(Before-and-after change records)
--- START ---
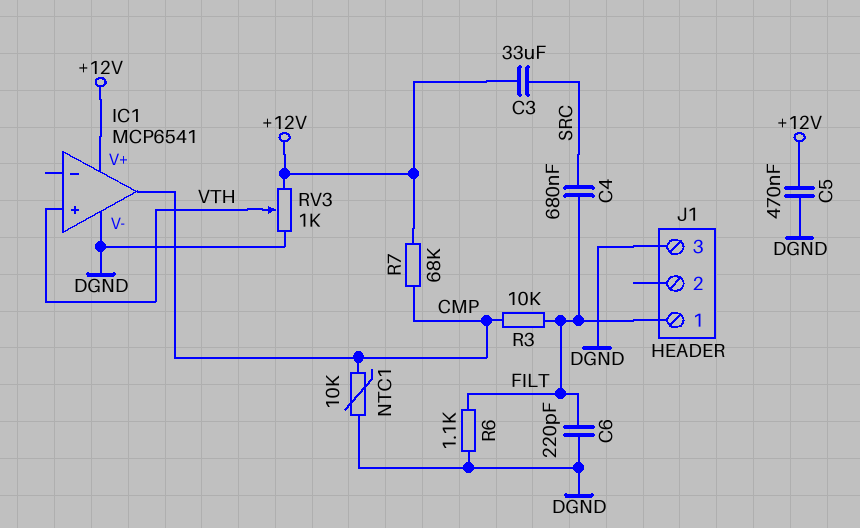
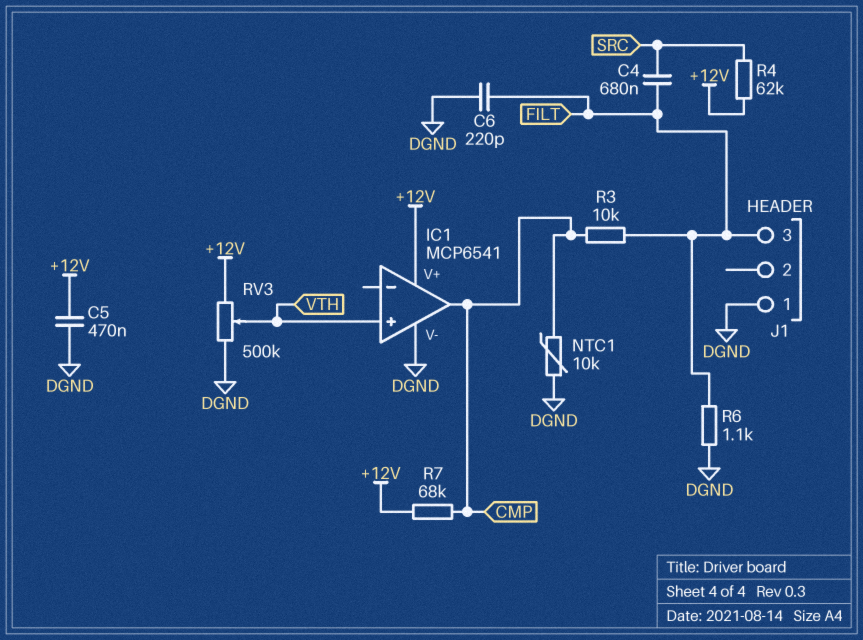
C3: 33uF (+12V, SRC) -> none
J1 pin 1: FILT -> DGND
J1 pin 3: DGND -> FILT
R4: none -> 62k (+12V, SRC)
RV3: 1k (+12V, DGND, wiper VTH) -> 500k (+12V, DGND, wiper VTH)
--- END ---
▶ [Goal of the exercise]:
The required answer is the line with "J1 pin 3: DGND -> FILT" plus every line after it to the end of the entries above, transcribed exactly.

▶ [Result below]:
J1 pin 3: DGND -> FILT
R4: none -> 62k (+12V, SRC)
RV3: 1k (+12V, DGND, wiper VTH) -> 500k (+12V, DGND, wiper VTH)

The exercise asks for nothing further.